(Source material Opens)

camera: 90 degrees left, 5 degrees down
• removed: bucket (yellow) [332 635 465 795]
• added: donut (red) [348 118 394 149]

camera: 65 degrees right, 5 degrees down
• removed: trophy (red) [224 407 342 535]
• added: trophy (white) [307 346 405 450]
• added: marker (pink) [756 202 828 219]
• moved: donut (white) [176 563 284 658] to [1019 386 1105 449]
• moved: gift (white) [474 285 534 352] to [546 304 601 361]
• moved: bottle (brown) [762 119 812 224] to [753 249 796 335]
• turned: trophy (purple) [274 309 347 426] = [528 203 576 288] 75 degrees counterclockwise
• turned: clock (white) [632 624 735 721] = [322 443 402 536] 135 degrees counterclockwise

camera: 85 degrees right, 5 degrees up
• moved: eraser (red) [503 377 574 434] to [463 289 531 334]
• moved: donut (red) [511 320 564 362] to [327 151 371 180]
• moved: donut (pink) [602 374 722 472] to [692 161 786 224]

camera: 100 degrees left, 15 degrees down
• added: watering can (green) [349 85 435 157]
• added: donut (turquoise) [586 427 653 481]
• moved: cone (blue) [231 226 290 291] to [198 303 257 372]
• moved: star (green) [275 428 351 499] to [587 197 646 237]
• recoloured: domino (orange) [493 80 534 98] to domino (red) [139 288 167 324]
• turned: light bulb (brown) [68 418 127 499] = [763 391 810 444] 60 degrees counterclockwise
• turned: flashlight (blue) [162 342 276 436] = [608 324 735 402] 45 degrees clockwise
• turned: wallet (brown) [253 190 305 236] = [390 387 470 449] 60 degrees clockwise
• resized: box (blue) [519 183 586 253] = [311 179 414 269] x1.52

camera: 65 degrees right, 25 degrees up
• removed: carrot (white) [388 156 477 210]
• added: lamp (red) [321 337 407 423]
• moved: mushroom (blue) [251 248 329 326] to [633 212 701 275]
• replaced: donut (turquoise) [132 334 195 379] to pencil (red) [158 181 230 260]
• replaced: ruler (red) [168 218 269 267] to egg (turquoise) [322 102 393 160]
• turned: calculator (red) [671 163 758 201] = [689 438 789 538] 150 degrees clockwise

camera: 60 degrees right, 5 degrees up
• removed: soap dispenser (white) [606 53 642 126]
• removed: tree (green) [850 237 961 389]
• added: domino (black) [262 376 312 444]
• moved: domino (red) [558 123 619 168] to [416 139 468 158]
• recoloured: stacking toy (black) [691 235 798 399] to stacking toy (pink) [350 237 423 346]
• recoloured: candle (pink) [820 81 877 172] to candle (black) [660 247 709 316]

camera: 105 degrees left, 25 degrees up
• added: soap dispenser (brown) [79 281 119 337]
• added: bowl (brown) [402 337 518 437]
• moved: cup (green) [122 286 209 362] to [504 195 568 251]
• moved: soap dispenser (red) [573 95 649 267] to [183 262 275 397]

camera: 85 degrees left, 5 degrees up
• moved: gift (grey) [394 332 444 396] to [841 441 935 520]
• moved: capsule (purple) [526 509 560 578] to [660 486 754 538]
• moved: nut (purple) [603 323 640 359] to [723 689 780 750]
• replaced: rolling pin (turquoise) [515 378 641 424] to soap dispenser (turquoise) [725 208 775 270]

(Source material Closes)

# Your goal
Return, word for word, the lines of the data above from the line with "427 653 481]" through the line with "60 degrees counterclockwise", inclusive.

# Result of this task
• added: donut (turquoise) [586 427 653 481]
• moved: cone (blue) [231 226 290 291] to [198 303 257 372]
• moved: star (green) [275 428 351 499] to [587 197 646 237]
• recoloured: domino (orange) [493 80 534 98] to domino (red) [139 288 167 324]
• turned: light bulb (brown) [68 418 127 499] = [763 391 810 444] 60 degrees counterclockwise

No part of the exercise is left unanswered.